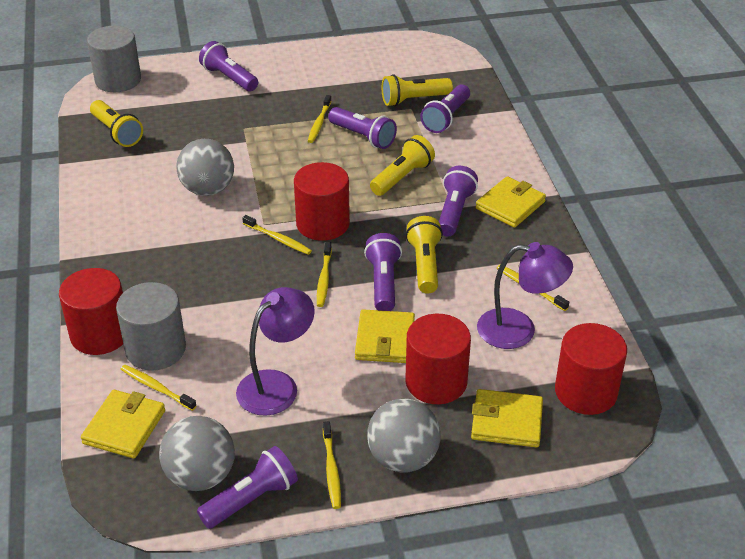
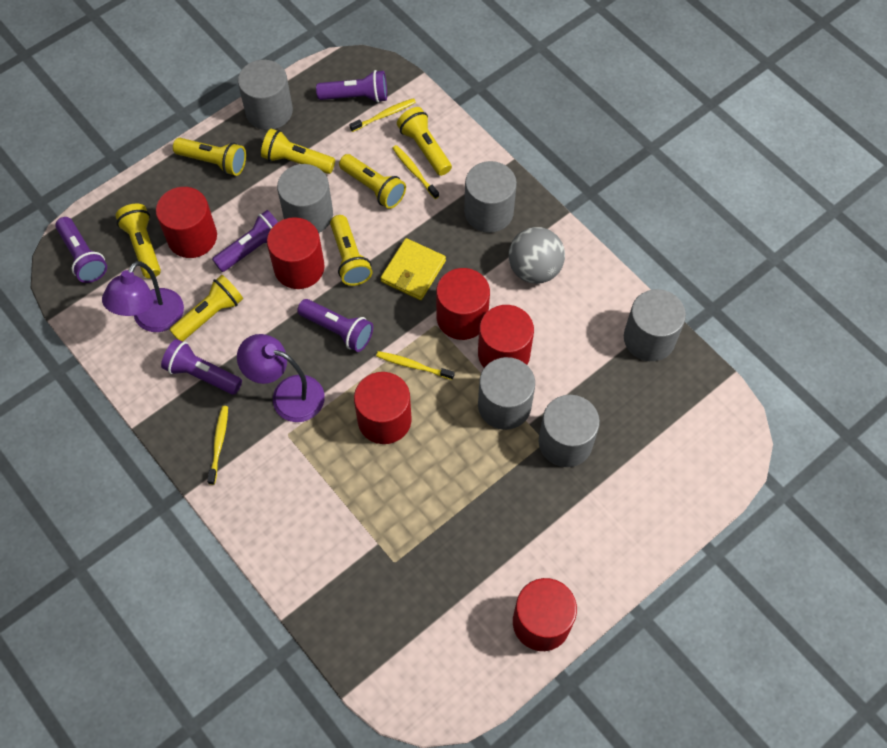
grey ball: 3 -> 1
grey cylinder: 2 -> 6
purple flashlight: 6 -> 5
red cylinder: 4 -> 6
yellow flashlight: 4 -> 7
yellow toothbrush: 6 -> 4
yellow wallet: 4 -> 1

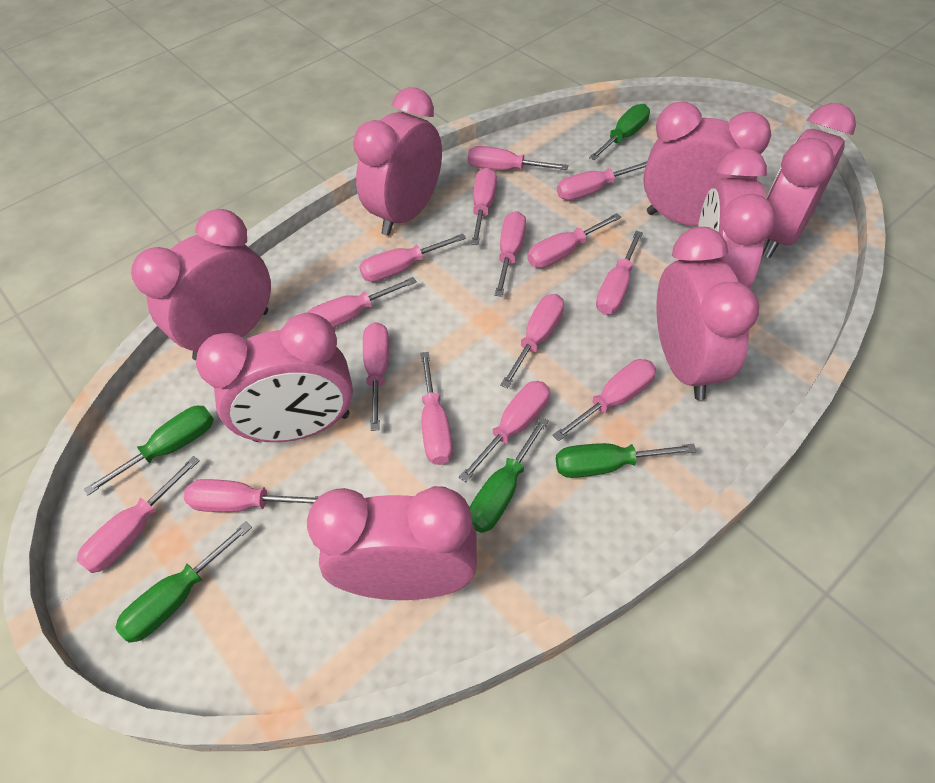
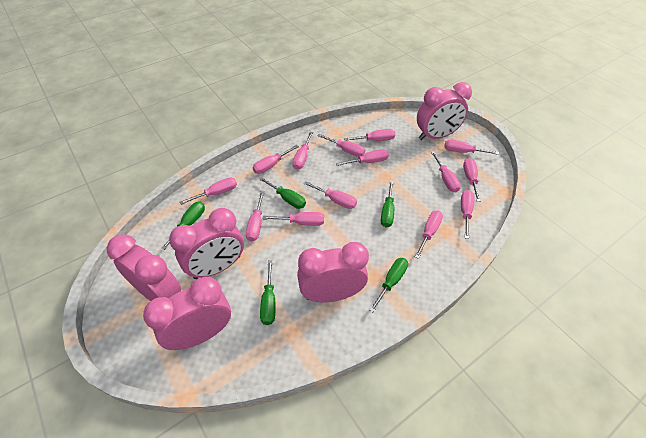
pink clock: 8 -> 5
pink screwdriver: 15 -> 14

## What is expected:
Check each line of the listing above, and copy it if it contains the word "yellow".

## Solution to this exercise:
yellow flashlight: 4 -> 7
yellow toothbrush: 6 -> 4
yellow wallet: 4 -> 1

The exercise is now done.